◆ WHAT TO WORK ON:
Could you restate all of the records exactly, leaving out the pictures?

Segment Open

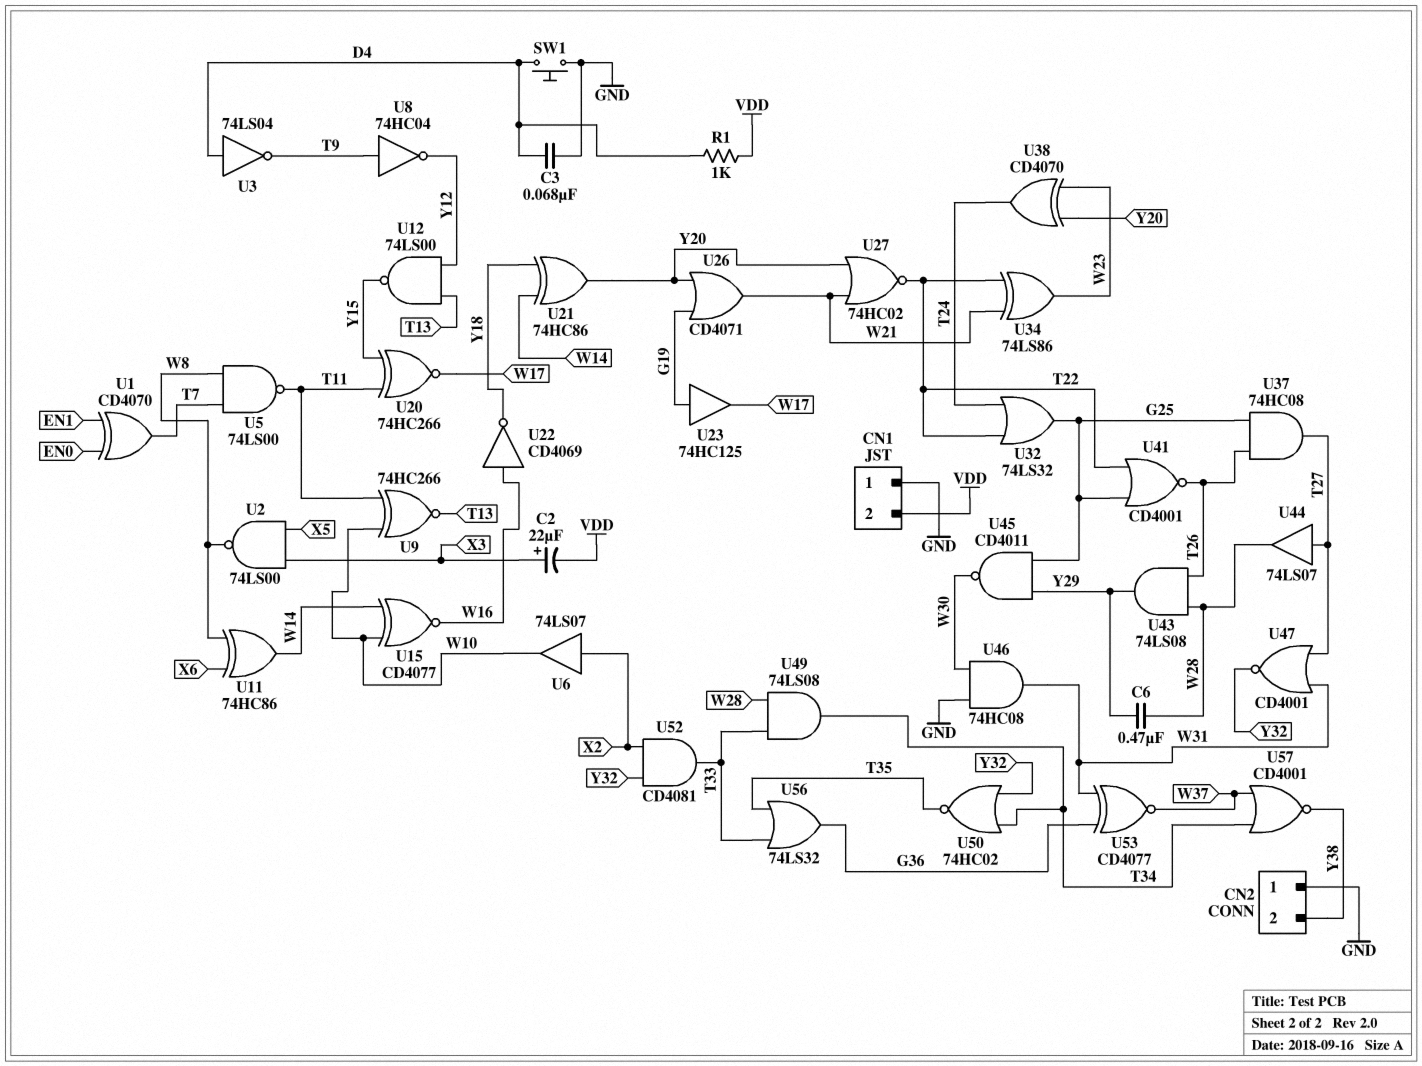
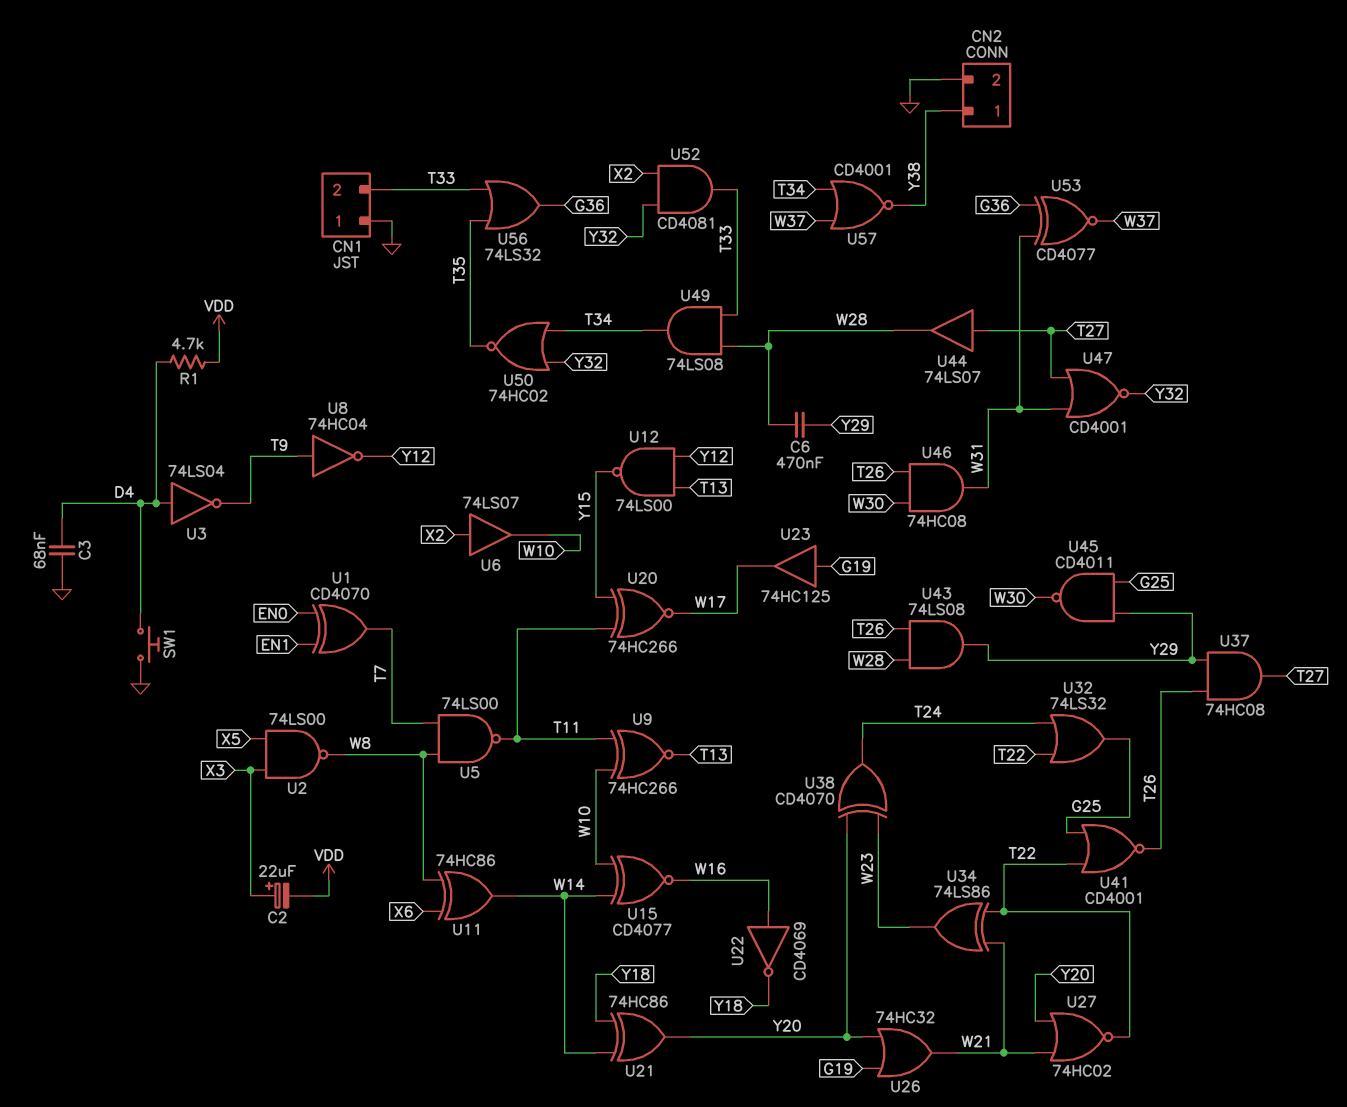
CN1 pin 2: VDD -> T33
CN2 pin 1: GND -> Y38
CN2 pin 2: Y38 -> GND
R1: 1k (D4, VDD) -> 4.7k (D4, VDD)
U26: OR CD4071 (in G19, in Y20, out W21) -> OR 74HC32 (in G19, in Y20, out W21)
U37: AND 74HC08 (in G25, in T26, out T27) -> AND 74HC08 (in T26, in Y29, out T27)
U46: AND 74HC08 (in GND, in W30, out W31) -> AND 74HC08 (in T26, in W30, out W31)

Segment Closed

◆ EXERCISE RESULT:
CN1 pin 2: VDD -> T33
CN2 pin 1: GND -> Y38
CN2 pin 2: Y38 -> GND
R1: 1k (D4, VDD) -> 4.7k (D4, VDD)
U26: OR CD4071 (in G19, in Y20, out W21) -> OR 74HC32 (in G19, in Y20, out W21)
U37: AND 74HC08 (in G25, in T26, out T27) -> AND 74HC08 (in T26, in Y29, out T27)
U46: AND 74HC08 (in GND, in W30, out W31) -> AND 74HC08 (in T26, in W30, out W31)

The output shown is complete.